(WHAT IS REQUIRED)
Only one span of the listing below should come back. It runs from the line with "black cap: 4 -> 2" through the line with "yellow fish: 3 -> 2", and each of its lines must be reproduced exactly.

(RECORDS FOR PROCESSING)
***

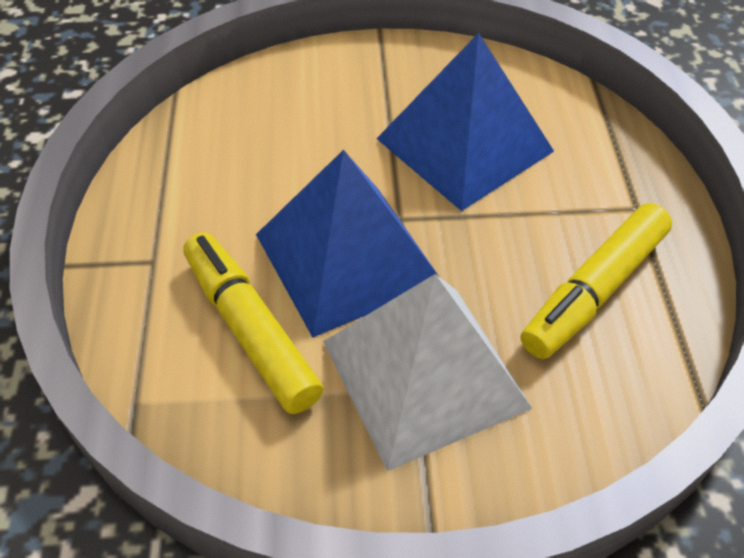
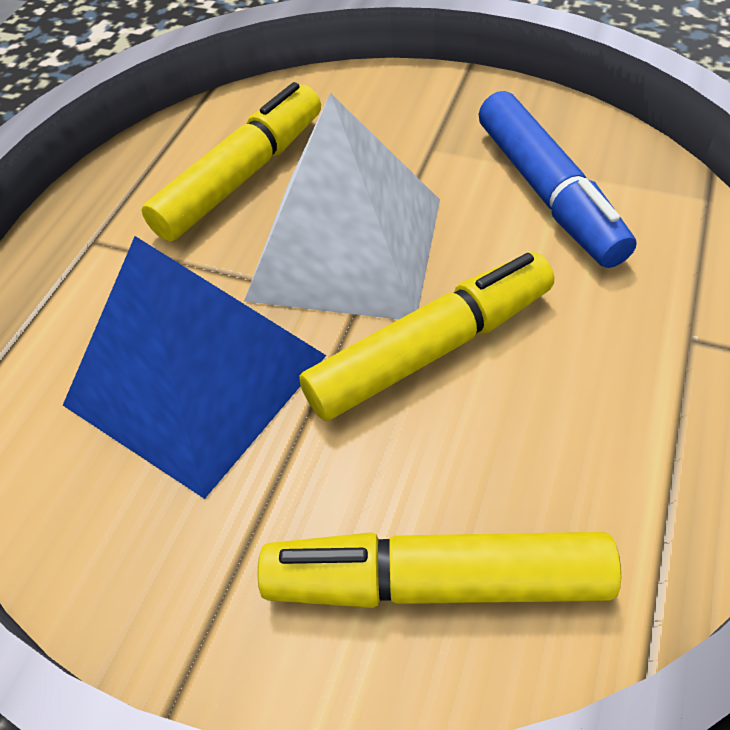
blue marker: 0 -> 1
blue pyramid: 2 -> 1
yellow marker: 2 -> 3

***

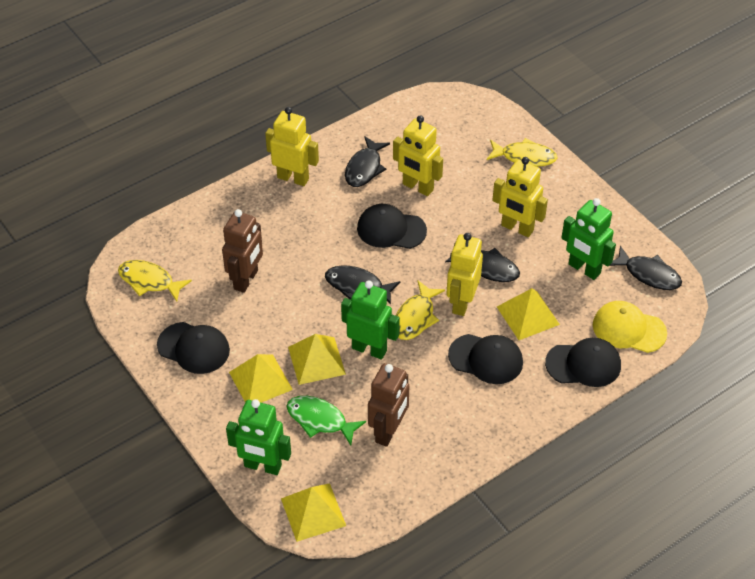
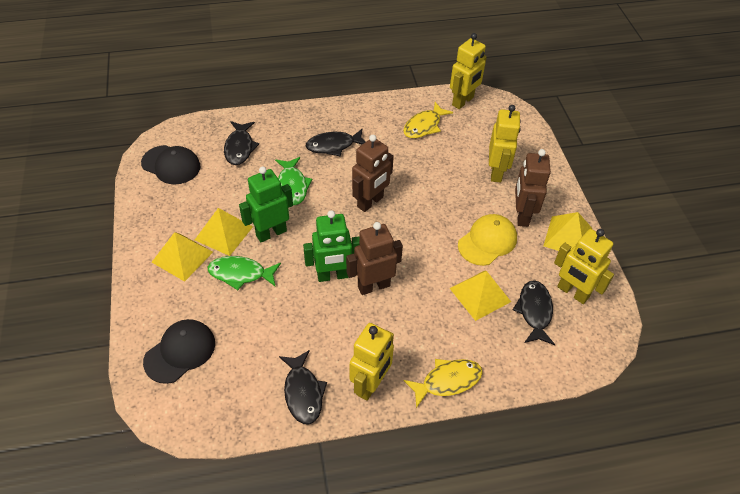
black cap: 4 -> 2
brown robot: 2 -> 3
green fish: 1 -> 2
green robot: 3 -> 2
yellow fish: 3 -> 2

***

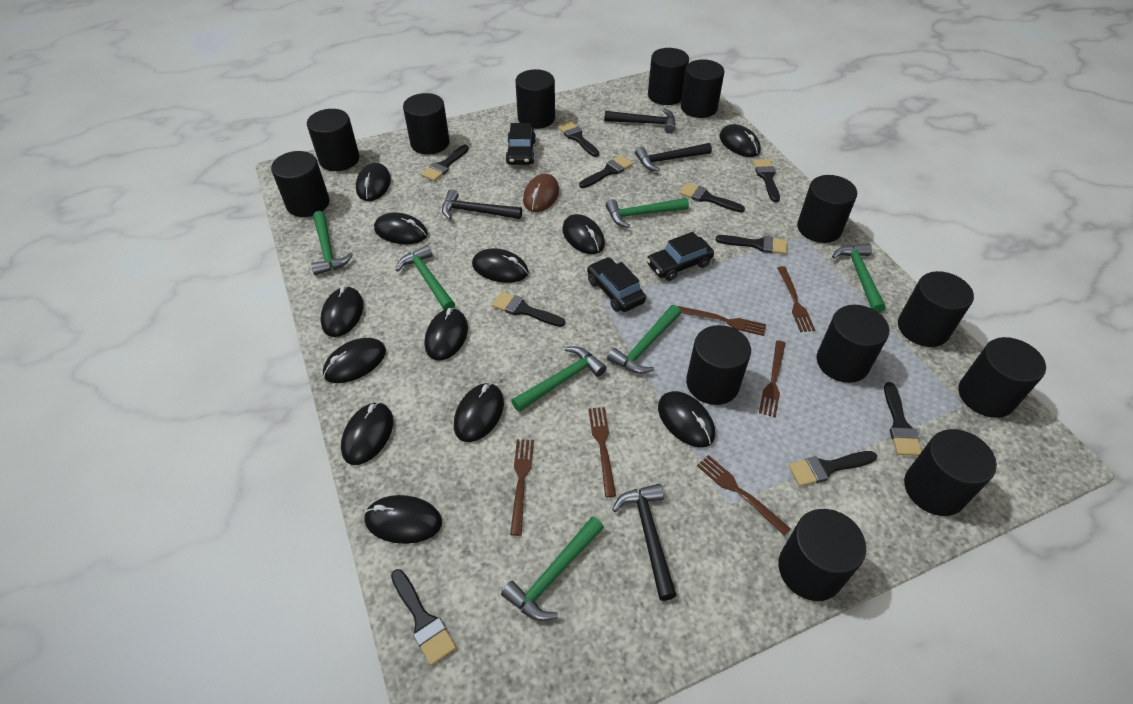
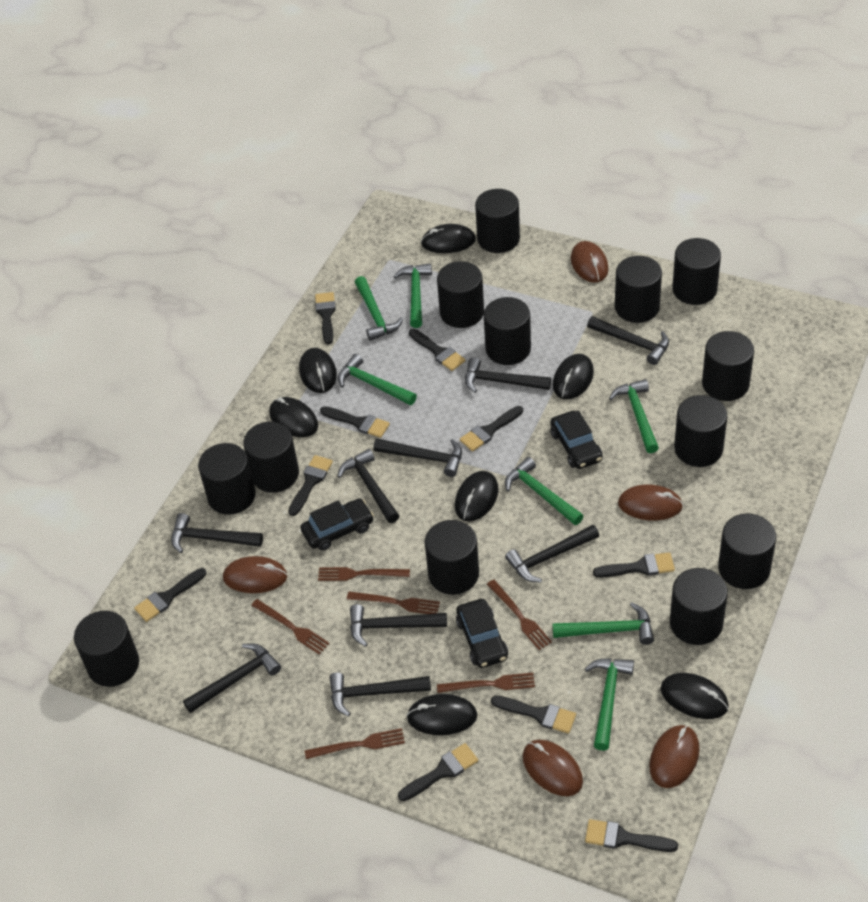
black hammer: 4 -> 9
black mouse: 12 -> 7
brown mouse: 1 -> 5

***

(WRITTEN RESPONSE)
black cap: 4 -> 2
brown robot: 2 -> 3
green fish: 1 -> 2
green robot: 3 -> 2
yellow fish: 3 -> 2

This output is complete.